■ TO DO:
From the line with "BT3: 9V (plus" through the line with "SW1: none -> switch (+12V, BAT)", repeat the entries verbatim, both end lines included, and add nothing.

■ SUPPLIED RECORDS:
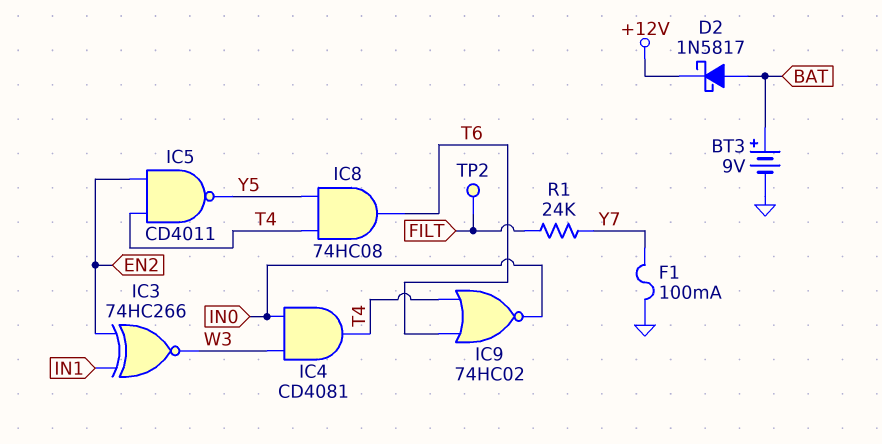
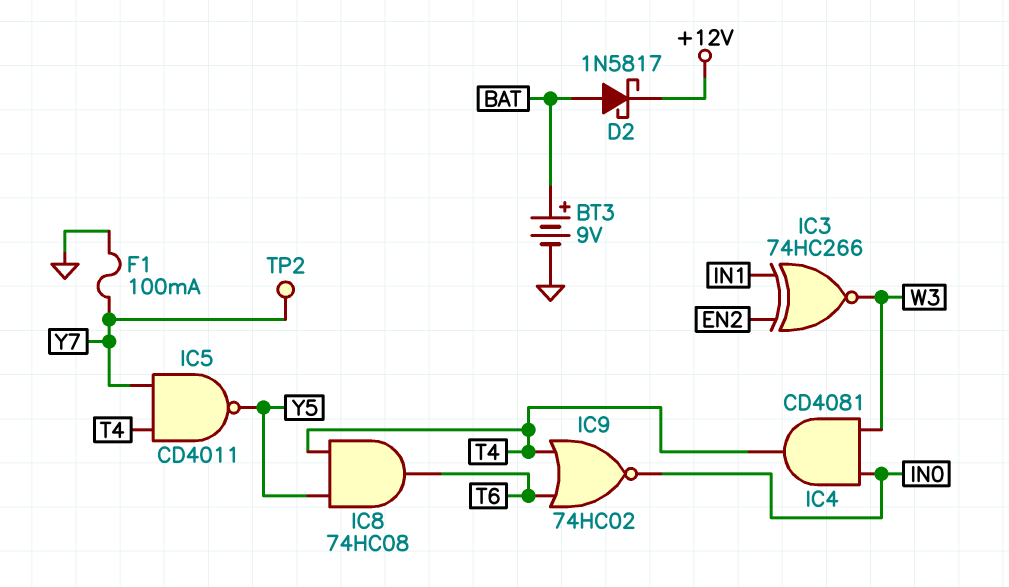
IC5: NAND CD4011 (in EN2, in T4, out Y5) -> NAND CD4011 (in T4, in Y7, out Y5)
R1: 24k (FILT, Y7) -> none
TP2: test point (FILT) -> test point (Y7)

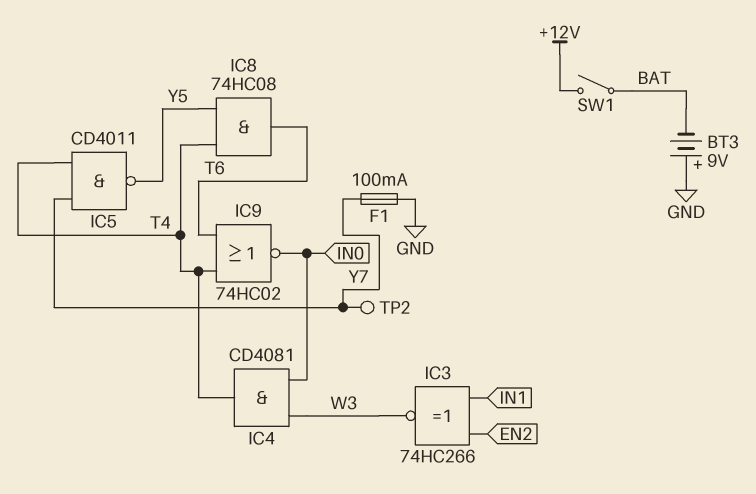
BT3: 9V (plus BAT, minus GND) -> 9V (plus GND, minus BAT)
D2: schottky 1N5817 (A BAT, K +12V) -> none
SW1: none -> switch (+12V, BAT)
--
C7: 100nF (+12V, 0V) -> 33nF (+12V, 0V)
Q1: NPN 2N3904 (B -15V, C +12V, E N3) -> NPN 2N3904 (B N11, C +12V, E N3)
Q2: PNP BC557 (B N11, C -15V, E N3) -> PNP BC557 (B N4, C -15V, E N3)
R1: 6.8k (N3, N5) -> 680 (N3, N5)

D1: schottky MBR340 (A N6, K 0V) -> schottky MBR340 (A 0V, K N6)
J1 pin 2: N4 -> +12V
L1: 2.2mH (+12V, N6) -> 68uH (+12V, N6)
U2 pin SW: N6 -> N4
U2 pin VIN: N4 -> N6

■ ANSWER BOX:
BT3: 9V (plus BAT, minus GND) -> 9V (plus GND, minus BAT)
D2: schottky 1N5817 (A BAT, K +12V) -> none
SW1: none -> switch (+12V, BAT)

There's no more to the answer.